> [AIM]
Work out how many lines in the items contain the string "time", and reply with that number alone.

> [INFORMATION GIVEN]
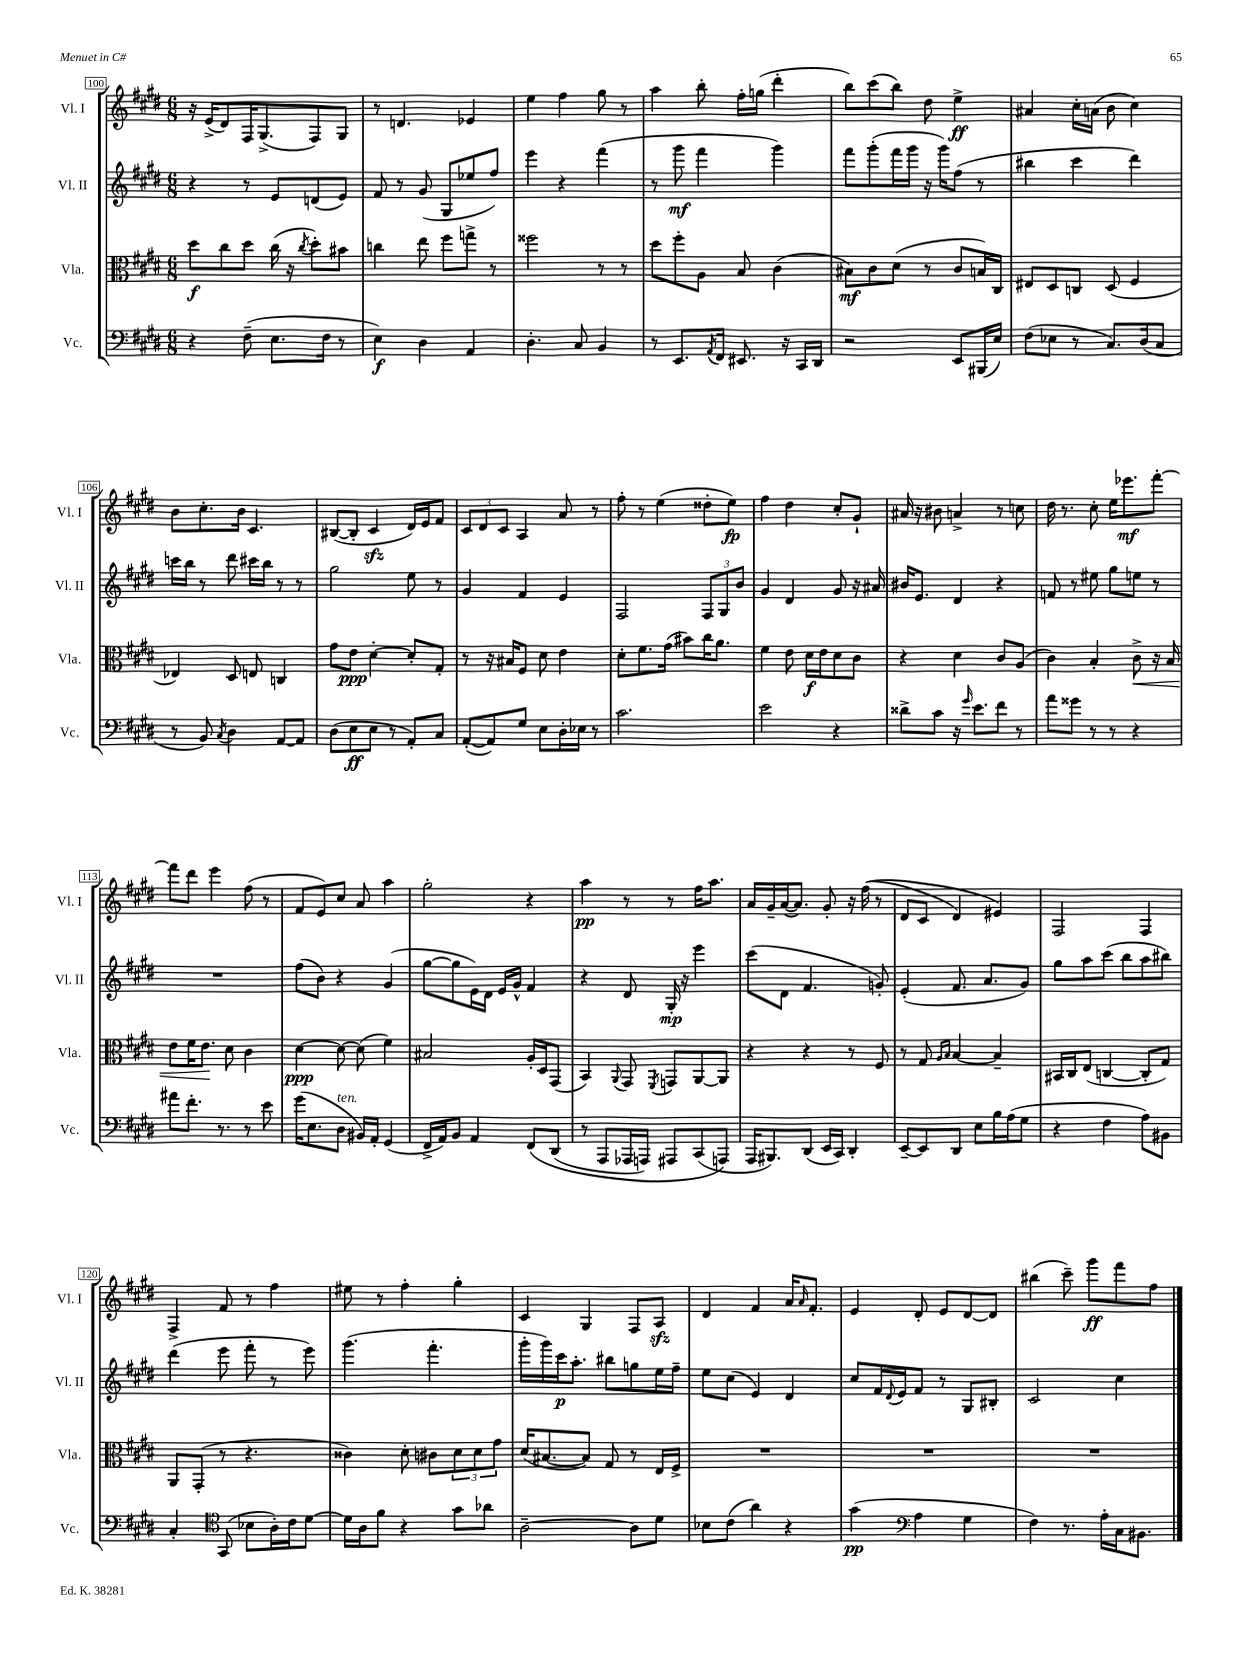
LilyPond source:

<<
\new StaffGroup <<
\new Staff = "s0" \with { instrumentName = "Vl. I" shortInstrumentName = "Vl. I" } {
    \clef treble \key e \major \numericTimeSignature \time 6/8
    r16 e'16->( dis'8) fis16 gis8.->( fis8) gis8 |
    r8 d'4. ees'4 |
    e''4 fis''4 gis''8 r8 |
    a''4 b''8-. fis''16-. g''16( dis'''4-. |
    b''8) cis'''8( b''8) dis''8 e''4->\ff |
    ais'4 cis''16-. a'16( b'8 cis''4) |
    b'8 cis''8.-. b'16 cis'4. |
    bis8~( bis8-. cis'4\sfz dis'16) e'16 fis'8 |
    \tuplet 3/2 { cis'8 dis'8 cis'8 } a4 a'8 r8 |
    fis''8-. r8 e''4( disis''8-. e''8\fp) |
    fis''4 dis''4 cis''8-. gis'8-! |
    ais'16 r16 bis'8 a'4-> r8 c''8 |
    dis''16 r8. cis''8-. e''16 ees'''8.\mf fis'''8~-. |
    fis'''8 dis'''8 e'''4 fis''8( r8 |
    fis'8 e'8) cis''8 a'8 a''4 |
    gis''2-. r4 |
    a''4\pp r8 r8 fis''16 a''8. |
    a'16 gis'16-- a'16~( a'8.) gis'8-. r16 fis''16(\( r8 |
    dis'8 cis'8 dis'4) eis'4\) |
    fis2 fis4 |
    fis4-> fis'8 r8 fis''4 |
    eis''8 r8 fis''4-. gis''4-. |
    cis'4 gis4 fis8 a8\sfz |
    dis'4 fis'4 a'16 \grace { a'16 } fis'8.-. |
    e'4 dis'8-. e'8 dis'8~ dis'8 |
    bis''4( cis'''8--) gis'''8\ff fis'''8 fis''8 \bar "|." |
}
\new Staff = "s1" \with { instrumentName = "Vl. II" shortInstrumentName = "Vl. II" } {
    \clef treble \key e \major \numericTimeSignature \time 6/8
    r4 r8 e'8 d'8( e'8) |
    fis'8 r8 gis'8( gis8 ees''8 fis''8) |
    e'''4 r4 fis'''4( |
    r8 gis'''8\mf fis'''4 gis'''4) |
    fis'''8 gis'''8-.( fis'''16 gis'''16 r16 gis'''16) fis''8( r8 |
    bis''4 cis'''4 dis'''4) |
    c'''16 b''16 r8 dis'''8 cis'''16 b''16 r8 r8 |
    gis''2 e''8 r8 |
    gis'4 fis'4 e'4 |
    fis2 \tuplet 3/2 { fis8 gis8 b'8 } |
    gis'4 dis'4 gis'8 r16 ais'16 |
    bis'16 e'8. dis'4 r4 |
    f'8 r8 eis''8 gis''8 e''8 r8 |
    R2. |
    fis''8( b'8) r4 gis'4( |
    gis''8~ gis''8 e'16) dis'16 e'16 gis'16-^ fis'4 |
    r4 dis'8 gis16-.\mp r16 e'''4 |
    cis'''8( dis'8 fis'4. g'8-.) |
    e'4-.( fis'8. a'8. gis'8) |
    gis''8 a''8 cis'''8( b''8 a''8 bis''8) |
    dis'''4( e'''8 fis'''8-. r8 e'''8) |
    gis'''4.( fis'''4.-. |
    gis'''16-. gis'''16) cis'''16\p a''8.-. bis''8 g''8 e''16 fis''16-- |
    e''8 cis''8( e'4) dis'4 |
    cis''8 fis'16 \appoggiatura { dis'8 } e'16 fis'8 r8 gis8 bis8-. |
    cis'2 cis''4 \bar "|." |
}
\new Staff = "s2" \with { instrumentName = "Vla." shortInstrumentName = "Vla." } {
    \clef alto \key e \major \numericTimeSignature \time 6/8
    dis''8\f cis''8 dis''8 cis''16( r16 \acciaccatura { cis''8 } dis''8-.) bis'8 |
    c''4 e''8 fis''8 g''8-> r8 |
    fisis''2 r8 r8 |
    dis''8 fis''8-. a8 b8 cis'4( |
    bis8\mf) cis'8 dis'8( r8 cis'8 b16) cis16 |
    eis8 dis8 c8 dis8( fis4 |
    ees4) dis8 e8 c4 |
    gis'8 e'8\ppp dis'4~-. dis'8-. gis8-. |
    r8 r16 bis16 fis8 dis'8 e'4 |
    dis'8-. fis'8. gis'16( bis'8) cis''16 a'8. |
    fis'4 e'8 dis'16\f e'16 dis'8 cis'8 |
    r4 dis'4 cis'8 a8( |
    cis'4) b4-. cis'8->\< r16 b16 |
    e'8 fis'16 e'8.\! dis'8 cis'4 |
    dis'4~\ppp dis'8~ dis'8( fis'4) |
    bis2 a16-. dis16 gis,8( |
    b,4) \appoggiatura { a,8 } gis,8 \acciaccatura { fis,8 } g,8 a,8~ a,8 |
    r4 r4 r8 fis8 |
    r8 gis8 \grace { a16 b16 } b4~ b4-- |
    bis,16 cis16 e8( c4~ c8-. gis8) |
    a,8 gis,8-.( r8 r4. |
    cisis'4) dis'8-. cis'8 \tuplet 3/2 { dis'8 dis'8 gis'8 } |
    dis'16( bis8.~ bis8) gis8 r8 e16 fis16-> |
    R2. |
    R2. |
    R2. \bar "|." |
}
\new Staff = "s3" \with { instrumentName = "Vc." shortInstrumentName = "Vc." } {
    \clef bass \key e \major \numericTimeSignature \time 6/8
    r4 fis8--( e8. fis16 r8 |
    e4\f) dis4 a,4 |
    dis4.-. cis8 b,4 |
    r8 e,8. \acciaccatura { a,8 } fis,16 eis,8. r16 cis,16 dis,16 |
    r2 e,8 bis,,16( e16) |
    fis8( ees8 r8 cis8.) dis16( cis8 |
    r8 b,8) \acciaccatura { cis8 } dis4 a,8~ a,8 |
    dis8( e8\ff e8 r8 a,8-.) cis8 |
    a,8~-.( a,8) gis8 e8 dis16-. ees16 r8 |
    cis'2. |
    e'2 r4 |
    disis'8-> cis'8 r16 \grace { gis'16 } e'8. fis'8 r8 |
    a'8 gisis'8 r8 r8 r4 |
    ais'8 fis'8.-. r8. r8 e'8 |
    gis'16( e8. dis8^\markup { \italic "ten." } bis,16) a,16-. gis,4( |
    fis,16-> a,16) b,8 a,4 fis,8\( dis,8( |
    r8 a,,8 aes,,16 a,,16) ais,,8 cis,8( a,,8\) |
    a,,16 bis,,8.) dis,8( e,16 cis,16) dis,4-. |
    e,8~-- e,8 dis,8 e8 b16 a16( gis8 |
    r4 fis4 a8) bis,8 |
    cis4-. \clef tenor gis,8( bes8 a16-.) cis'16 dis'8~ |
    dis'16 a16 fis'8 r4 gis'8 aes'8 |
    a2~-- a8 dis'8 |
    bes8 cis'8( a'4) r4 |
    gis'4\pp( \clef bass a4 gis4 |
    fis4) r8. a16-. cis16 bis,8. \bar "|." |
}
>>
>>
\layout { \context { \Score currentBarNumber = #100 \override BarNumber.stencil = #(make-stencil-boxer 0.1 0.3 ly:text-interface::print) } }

> [REPLY TO THE EXERCISE]
4